*** Opening RECORD SET ***

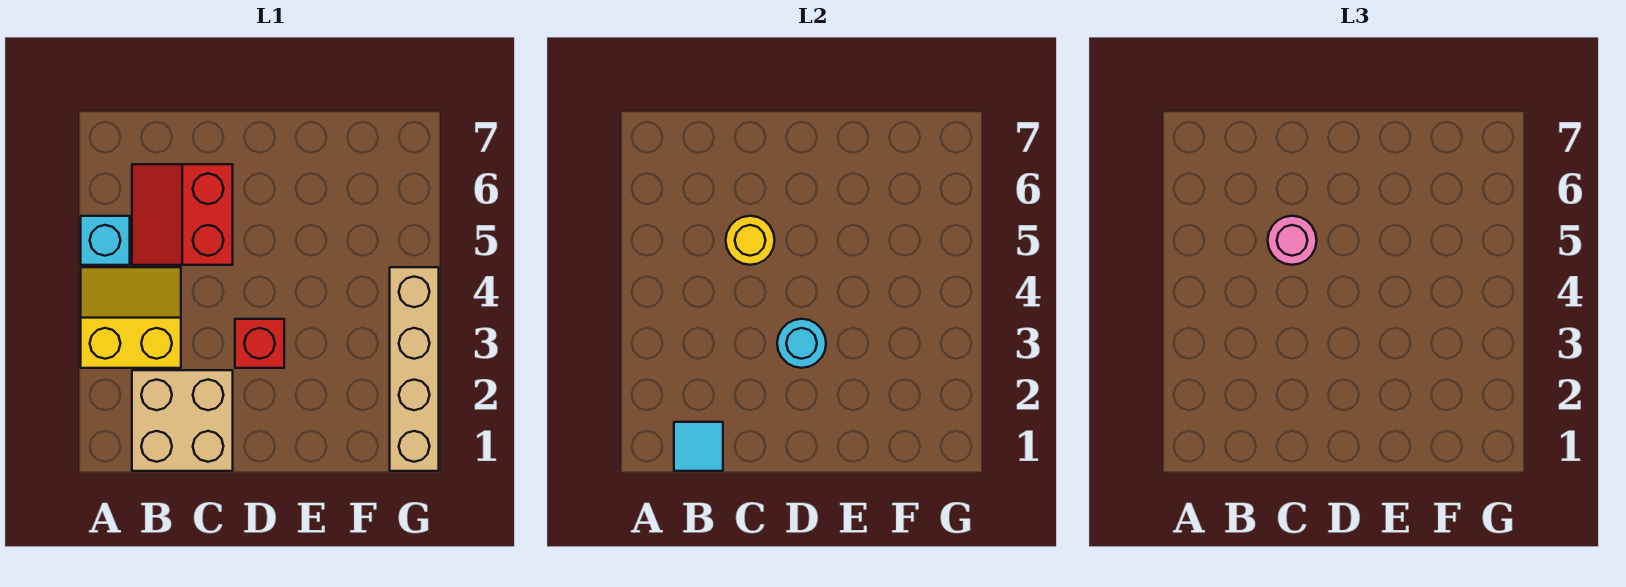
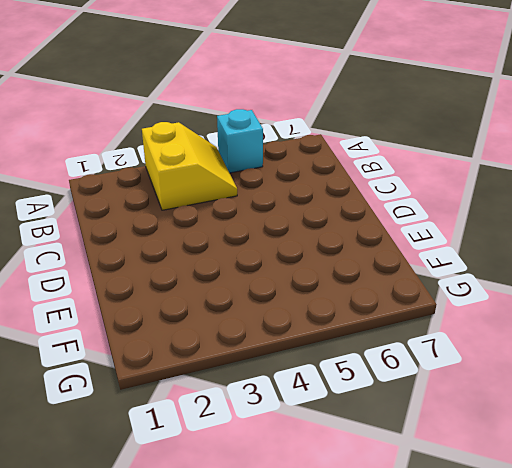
none -> tan brick B1:C2 level 1
none -> red slope B5:C6 level 1 top C

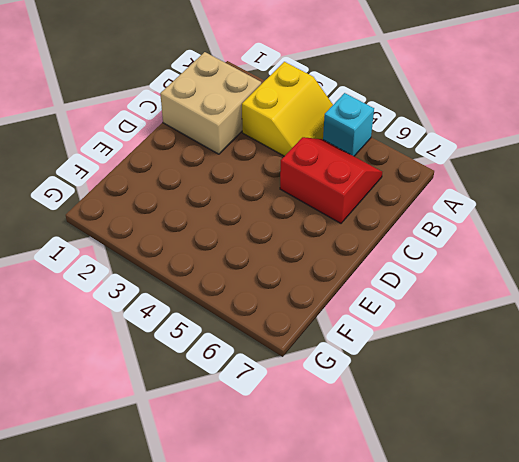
none -> red brick D3 level 1
none -> tan brick G1:G4 level 1

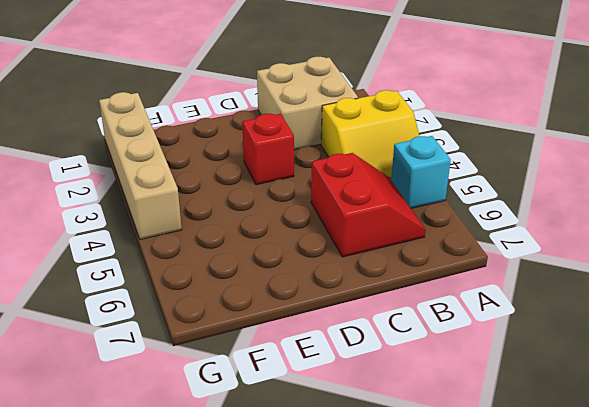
none -> cyan tile B1 level 2
none -> yellow round brick C5 level 2

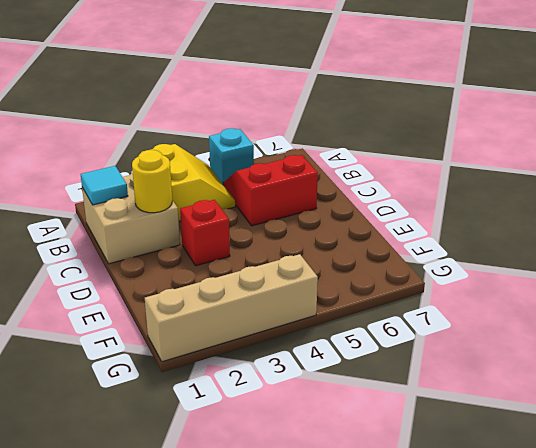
yellow round brick C2 level 2 -> yellow round brick C5 level 2
none -> cyan round brick D3 level 2
none -> pink round brick C5 level 3

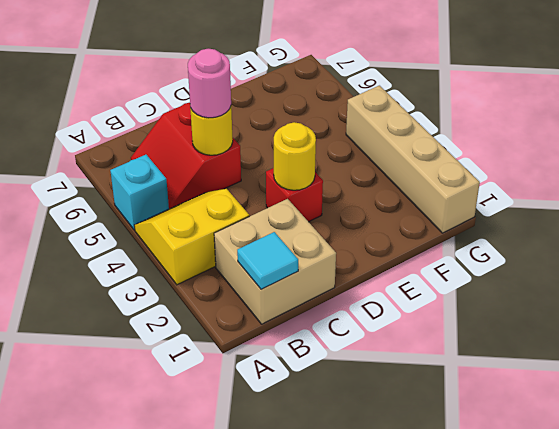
yellow round brick D3 level 2 -> cyan round brick D3 level 2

*** Closing RECORD SET ***

— TASK TO COMPLETE —
Would it be possible to reproduce the material word for word, images omitted?

— YOUR RESPONSE —
none -> tan brick B1:C2 level 1
none -> red slope B5:C6 level 1 top C

none -> red brick D3 level 1
none -> tan brick G1:G4 level 1

none -> cyan tile B1 level 2
none -> yellow round brick C5 level 2

yellow round brick C2 level 2 -> yellow round brick C5 level 2
none -> cyan round brick D3 level 2
none -> pink round brick C5 level 3

yellow round brick D3 level 2 -> cyan round brick D3 level 2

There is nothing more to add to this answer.